Object change descriptions
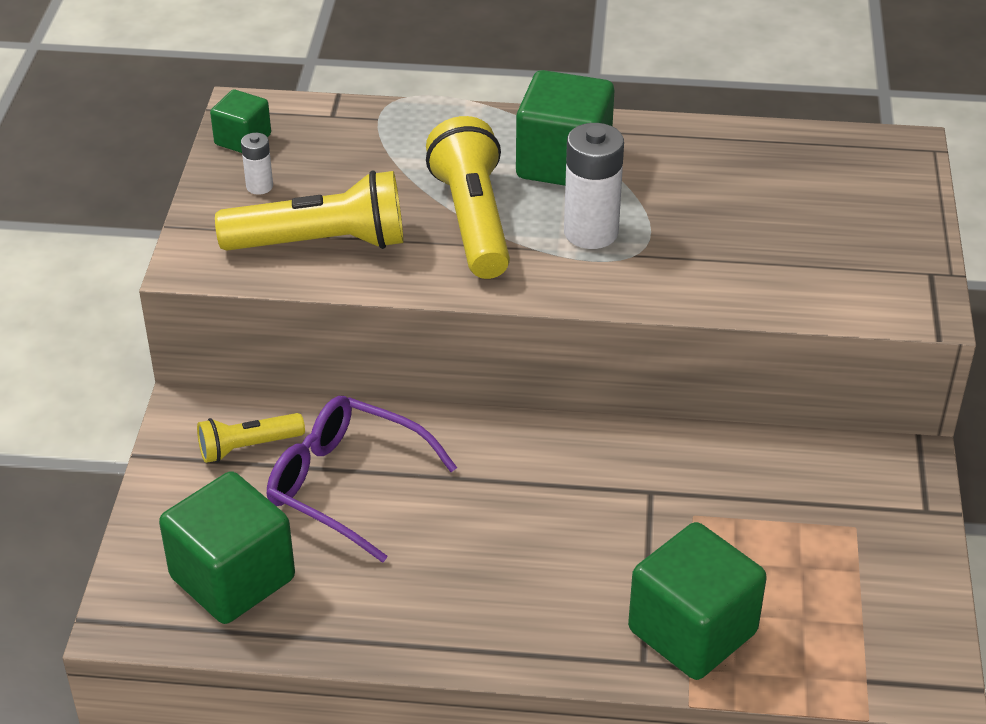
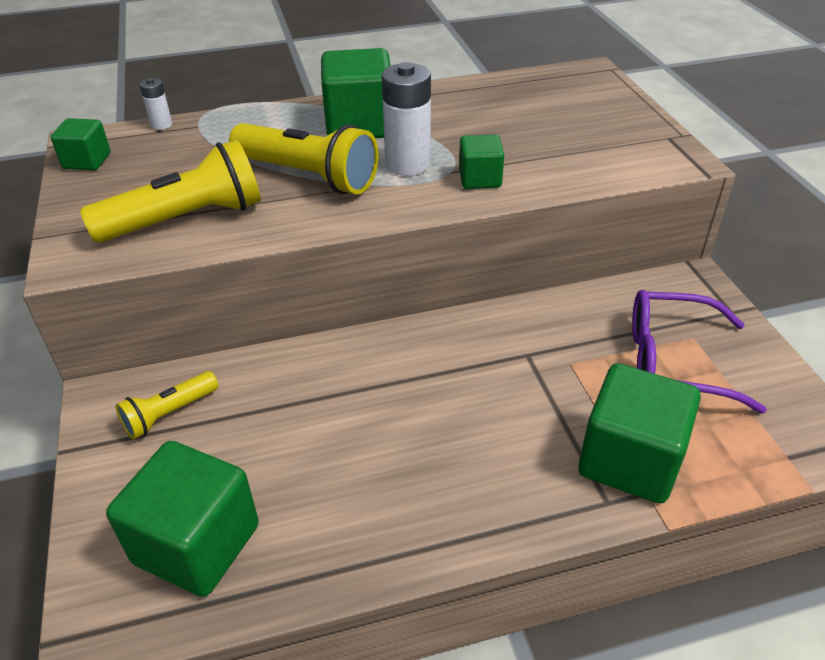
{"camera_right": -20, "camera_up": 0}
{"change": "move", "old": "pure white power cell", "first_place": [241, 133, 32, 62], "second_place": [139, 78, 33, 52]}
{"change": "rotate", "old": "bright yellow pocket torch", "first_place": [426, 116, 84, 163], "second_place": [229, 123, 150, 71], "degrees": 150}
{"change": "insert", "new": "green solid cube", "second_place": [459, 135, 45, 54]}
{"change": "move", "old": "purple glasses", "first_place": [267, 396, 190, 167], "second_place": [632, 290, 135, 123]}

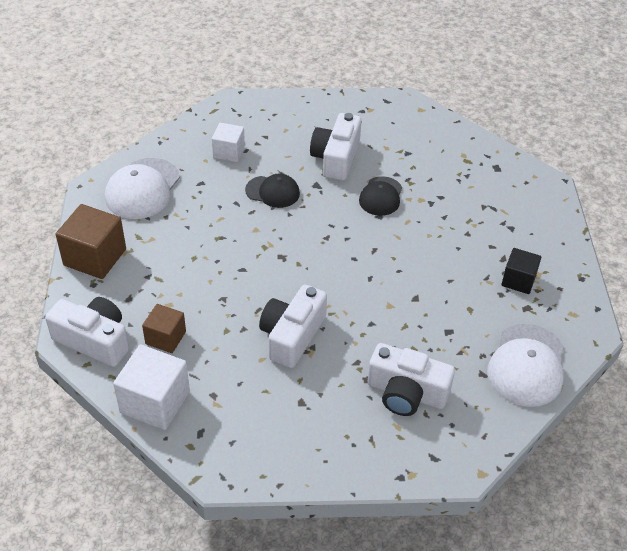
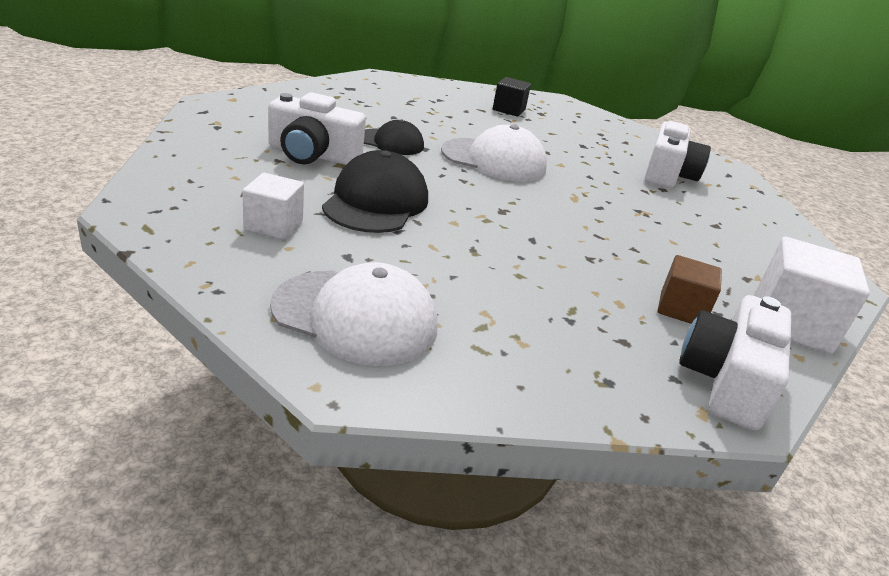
{"camera_right": -95, "camera_up": -15}
{"change": "resize", "old": "black cap", "first_place": [245, 173, 55, 35], "second_place": [322, 150, 106, 83], "factor": 1.58}
{"change": "move", "old": "pure white cap", "first_place": [487, 324, 77, 83], "second_place": [441, 124, 106, 58]}
{"change": "delete", "old": "dark brown solid cube", "first_place": [56, 204, 70, 75]}
{"change": "delete", "old": "pure white camera", "first_place": [259, 285, 68, 83]}

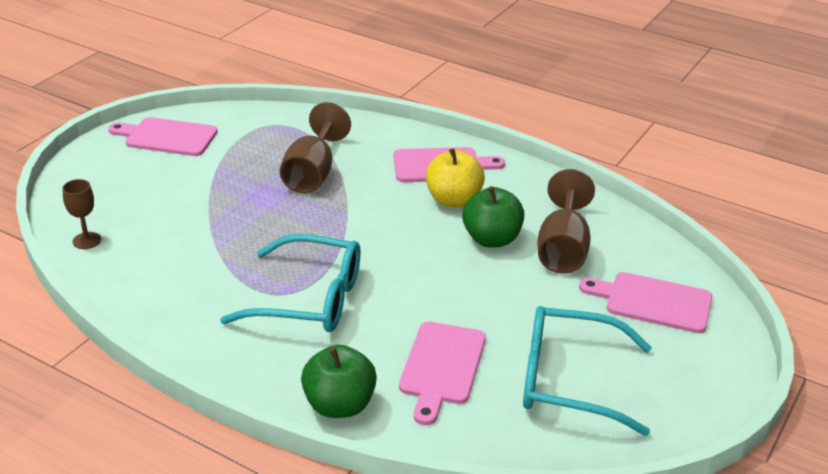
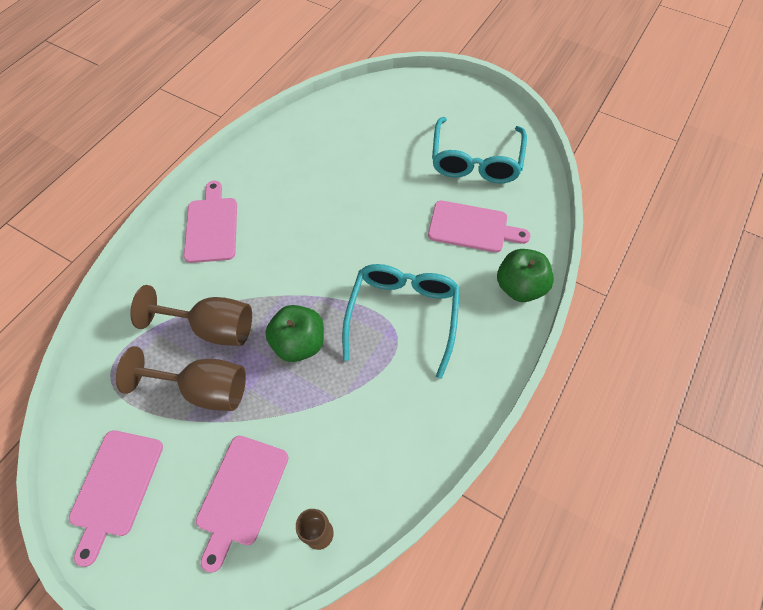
{"camera_right": -90, "camera_up": 25}
{"change": "move", "old": "dark brown wine glass", "first_place": [538, 169, 57, 105], "second_place": [116, 346, 130, 65]}
{"change": "move", "old": "pink chopping board", "first_place": [579, 272, 133, 61], "second_place": [196, 436, 92, 137]}
{"change": "move", "old": "green apple fruit", "first_place": [462, 186, 62, 61], "second_place": [265, 305, 59, 57]}
{"change": "delete", "old": "bright yellow apple fruit", "first_place": [426, 148, 59, 60]}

■ **Your goal**
Can you restate all the records above word for word while dropping the pictures?

■ **Answer space**
{"camera_right": -20, "camera_up": 0}
{"change": "move", "old": "pure white power cell", "first_place": [241, 133, 32, 62], "second_place": [139, 78, 33, 52]}
{"change": "rotate", "old": "bright yellow pocket torch", "first_place": [426, 116, 84, 163], "second_place": [229, 123, 150, 71], "degrees": 150}
{"change": "insert", "new": "green solid cube", "second_place": [459, 135, 45, 54]}
{"change": "move", "old": "purple glasses", "first_place": [267, 396, 190, 167], "second_place": [632, 290, 135, 123]}

{"camera_right": -95, "camera_up": -15}
{"change": "resize", "old": "black cap", "first_place": [245, 173, 55, 35], "second_place": [322, 150, 106, 83], "factor": 1.58}
{"change": "move", "old": "pure white cap", "first_place": [487, 324, 77, 83], "second_place": [441, 124, 106, 58]}
{"change": "delete", "old": "dark brown solid cube", "first_place": [56, 204, 70, 75]}
{"change": "delete", "old": "pure white camera", "first_place": [259, 285, 68, 83]}

{"camera_right": -90, "camera_up": 25}
{"change": "move", "old": "dark brown wine glass", "first_place": [538, 169, 57, 105], "second_place": [116, 346, 130, 65]}
{"change": "move", "old": "pink chopping board", "first_place": [579, 272, 133, 61], "second_place": [196, 436, 92, 137]}
{"change": "move", "old": "green apple fruit", "first_place": [462, 186, 62, 61], "second_place": [265, 305, 59, 57]}
{"change": "delete", "old": "bright yellow apple fruit", "first_place": [426, 148, 59, 60]}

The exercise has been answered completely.